— TO DO —
All of the data should be copied exactly, with the pictures left out.

(Object state change records)
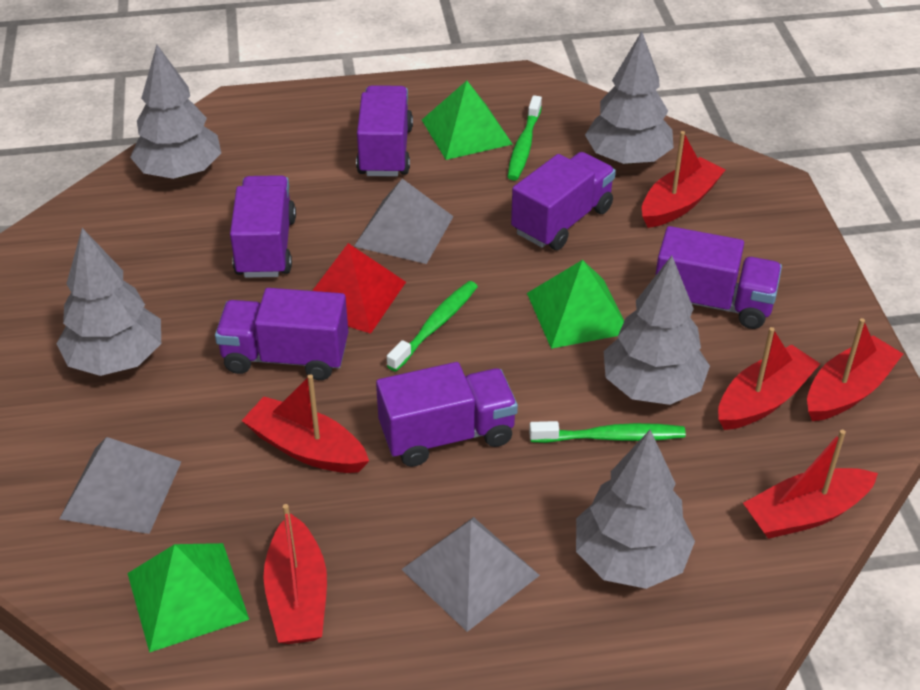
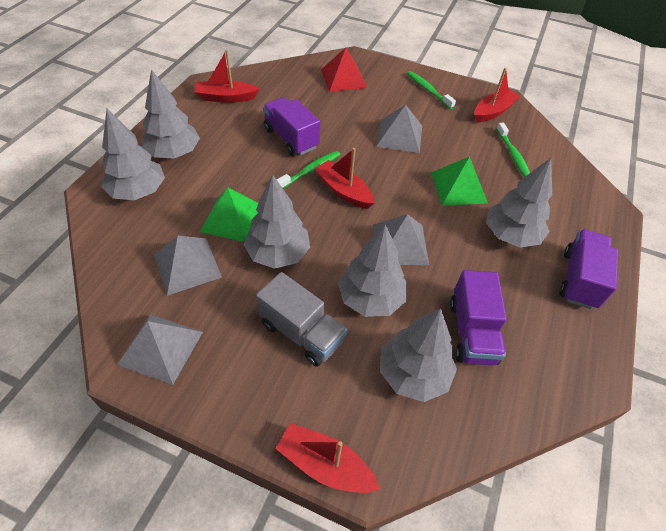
green pyramid: 3 -> 2
grey pyramid: 3 -> 4
grey tree: 5 -> 6
grey truck: 0 -> 1
purple truck: 6 -> 3
red boat: 6 -> 4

— RESPONSE —
green pyramid: 3 -> 2
grey pyramid: 3 -> 4
grey tree: 5 -> 6
grey truck: 0 -> 1
purple truck: 6 -> 3
red boat: 6 -> 4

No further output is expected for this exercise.